[AVAILABLE RECORDS Boundary: Start]

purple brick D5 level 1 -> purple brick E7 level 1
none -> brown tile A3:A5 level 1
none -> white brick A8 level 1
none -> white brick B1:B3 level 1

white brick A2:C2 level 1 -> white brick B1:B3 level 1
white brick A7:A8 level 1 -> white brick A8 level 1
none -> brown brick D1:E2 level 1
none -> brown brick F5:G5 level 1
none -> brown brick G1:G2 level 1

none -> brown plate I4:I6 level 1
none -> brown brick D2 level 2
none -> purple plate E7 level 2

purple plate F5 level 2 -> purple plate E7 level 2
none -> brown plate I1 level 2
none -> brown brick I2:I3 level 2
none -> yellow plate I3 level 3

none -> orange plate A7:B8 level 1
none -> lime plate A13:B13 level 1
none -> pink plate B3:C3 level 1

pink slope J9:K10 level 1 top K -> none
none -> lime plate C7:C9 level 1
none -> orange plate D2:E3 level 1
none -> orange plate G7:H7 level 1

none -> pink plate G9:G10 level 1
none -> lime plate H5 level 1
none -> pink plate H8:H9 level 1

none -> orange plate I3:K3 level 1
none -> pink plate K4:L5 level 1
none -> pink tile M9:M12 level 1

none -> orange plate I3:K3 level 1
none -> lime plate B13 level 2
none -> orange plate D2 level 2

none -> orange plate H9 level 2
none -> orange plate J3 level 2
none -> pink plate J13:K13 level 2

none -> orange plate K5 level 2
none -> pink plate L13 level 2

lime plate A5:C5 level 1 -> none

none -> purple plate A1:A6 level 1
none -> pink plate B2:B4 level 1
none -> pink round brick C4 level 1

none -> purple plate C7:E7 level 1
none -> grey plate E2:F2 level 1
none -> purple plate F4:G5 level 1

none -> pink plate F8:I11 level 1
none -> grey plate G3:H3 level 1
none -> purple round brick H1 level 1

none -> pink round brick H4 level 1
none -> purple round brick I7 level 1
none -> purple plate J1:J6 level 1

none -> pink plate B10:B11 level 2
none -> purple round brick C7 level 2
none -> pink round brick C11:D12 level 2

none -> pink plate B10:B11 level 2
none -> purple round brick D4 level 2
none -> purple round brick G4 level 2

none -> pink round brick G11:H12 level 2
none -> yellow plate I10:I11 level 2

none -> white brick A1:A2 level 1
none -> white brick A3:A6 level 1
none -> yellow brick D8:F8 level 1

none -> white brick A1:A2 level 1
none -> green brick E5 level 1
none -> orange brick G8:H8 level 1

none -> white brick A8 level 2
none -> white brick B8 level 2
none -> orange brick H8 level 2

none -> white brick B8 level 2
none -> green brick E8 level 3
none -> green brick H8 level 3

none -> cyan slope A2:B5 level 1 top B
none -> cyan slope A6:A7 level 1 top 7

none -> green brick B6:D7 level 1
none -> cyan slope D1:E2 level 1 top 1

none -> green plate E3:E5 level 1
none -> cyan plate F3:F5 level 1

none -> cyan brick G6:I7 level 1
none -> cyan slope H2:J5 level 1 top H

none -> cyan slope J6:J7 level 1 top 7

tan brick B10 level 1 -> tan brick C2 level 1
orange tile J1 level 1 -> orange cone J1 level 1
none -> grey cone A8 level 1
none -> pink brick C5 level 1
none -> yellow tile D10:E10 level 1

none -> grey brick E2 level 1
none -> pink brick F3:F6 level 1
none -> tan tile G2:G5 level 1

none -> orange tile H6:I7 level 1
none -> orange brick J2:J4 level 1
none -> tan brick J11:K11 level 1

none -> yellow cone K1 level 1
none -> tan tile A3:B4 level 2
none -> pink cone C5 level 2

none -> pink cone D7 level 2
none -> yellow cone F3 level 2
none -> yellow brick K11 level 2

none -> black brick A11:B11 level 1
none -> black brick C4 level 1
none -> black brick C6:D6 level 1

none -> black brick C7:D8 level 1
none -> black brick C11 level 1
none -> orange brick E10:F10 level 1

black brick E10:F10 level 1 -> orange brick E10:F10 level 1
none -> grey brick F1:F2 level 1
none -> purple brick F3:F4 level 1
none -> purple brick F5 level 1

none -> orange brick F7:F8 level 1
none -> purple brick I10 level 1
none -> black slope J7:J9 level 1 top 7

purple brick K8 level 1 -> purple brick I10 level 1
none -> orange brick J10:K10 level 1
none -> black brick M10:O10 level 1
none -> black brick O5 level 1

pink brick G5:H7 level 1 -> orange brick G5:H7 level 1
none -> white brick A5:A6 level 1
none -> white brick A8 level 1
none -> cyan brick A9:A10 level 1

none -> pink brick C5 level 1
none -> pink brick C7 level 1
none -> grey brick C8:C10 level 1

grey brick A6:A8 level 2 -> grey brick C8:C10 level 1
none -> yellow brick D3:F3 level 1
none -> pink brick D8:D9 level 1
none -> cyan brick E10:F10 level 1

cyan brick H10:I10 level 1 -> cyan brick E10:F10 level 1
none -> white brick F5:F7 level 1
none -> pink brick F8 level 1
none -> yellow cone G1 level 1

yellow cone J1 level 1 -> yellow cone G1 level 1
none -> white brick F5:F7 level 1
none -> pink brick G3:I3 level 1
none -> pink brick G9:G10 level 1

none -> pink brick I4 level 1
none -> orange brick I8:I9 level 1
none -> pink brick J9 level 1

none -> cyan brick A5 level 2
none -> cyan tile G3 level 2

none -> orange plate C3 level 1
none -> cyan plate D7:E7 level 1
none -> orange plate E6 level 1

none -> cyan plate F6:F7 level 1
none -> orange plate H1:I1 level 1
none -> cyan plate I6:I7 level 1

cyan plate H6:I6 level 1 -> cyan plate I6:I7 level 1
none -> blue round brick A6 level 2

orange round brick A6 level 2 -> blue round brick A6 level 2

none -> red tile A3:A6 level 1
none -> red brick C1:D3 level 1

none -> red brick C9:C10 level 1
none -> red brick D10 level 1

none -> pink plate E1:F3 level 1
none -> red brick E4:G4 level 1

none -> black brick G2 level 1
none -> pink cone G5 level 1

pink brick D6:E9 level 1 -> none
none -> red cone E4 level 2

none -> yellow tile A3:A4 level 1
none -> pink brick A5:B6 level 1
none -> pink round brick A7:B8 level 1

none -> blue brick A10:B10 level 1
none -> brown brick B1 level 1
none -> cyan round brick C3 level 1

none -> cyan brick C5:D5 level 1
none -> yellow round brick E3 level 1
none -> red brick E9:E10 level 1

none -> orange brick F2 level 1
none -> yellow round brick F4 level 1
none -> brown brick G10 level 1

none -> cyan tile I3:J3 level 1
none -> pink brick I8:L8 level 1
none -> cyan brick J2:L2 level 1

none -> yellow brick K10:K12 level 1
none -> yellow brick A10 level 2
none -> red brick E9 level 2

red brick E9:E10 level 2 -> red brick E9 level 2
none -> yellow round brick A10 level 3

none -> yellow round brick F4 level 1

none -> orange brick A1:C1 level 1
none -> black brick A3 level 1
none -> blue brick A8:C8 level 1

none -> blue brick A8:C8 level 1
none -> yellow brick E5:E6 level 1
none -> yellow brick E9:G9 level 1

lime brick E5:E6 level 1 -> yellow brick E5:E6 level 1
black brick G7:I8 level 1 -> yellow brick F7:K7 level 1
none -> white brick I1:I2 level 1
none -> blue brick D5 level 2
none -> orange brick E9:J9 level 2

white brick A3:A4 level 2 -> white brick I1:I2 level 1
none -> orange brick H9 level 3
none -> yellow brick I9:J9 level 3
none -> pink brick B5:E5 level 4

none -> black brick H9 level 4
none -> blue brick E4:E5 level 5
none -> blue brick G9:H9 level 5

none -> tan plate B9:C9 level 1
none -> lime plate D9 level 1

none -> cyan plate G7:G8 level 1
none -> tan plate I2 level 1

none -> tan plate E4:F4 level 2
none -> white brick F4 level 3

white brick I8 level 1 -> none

[AVAILABLE RECORDS Boundary: End]

> _WHAT IS BEING ASKED_:
In the listing above, find the line containing "none -> black brick O5 level 1" and the line containing "none -> red brick E4:G4 level 1". Output them and every line between, exactly, and nothing else.

> _ANSWER BELOW_:
none -> black brick O5 level 1

pink brick G5:H7 level 1 -> orange brick G5:H7 level 1
none -> white brick A5:A6 level 1
none -> white brick A8 level 1
none -> cyan brick A9:A10 level 1

none -> pink brick C5 level 1
none -> pink brick C7 level 1
none -> grey brick C8:C10 level 1

grey brick A6:A8 level 2 -> grey brick C8:C10 level 1
none -> yellow brick D3:F3 level 1
none -> pink brick D8:D9 level 1
none -> cyan brick E10:F10 level 1

cyan brick H10:I10 level 1 -> cyan brick E10:F10 level 1
none -> white brick F5:F7 level 1
none -> pink brick F8 level 1
none -> yellow cone G1 level 1

yellow cone J1 level 1 -> yellow cone G1 level 1
none -> white brick F5:F7 level 1
none -> pink brick G3:I3 level 1
none -> pink brick G9:G10 level 1

none -> pink brick I4 level 1
none -> orange brick I8:I9 level 1
none -> pink brick J9 level 1

none -> cyan brick A5 level 2
none -> cyan tile G3 level 2

none -> orange plate C3 level 1
none -> cyan plate D7:E7 level 1
none -> orange plate E6 level 1

none -> cyan plate F6:F7 level 1
none -> orange plate H1:I1 level 1
none -> cyan plate I6:I7 level 1

cyan plate H6:I6 level 1 -> cyan plate I6:I7 level 1
none -> blue round brick A6 level 2

orange round brick A6 level 2 -> blue round brick A6 level 2

none -> red tile A3:A6 level 1
none -> red brick C1:D3 level 1

none -> red brick C9:C10 level 1
none -> red brick D10 level 1

none -> pink plate E1:F3 level 1
none -> red brick E4:G4 level 1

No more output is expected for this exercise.